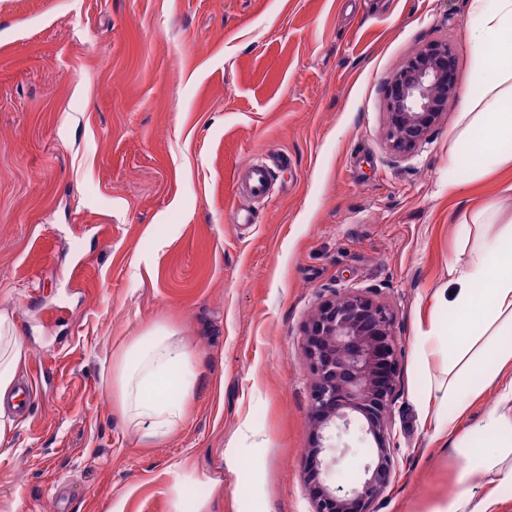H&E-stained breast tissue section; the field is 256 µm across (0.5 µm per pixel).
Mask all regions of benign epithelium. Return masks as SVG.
Segmentation results:
<instances>
[{
    "instance_id": "obj_1",
    "label": "benign epithelium",
    "mask_w": 512,
    "mask_h": 512,
    "mask_svg": "<svg viewBox=\"0 0 512 512\" xmlns=\"http://www.w3.org/2000/svg\"><path fill=\"white\" fill-rule=\"evenodd\" d=\"M453 43L437 40L410 57L386 82V139L408 155L429 140L457 94ZM313 383L312 440L303 482L313 512H373L394 477L392 410L400 380L394 312L354 291L322 302L304 330ZM367 443L363 475L347 486L332 482L350 450L343 436Z\"/></svg>"
}]
</instances>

____________

Goal
Each line of the material must be retyped exactly, except that images are omitted.

Reply
H&E-stained breast tissue section; the field is 256 µm across (0.5 µm per pixel).
Mask all regions of benign epithelium. Return masks as SVG.
Segmentation results:
<instances>
[{
    "instance_id": "obj_1",
    "label": "benign epithelium",
    "mask_w": 512,
    "mask_h": 512,
    "mask_svg": "<svg viewBox=\"0 0 512 512\" xmlns=\"http://www.w3.org/2000/svg\"><path fill=\"white\" fill-rule=\"evenodd\" d=\"M453 43L437 40L410 57L386 82V139L408 155L429 140L457 94ZM313 383L312 440L303 482L313 512H373L394 477L392 410L400 380L394 312L354 291L322 302L304 330ZM367 443L363 475L347 486L332 482L350 450L343 436Z\"/></svg>"
}]
</instances>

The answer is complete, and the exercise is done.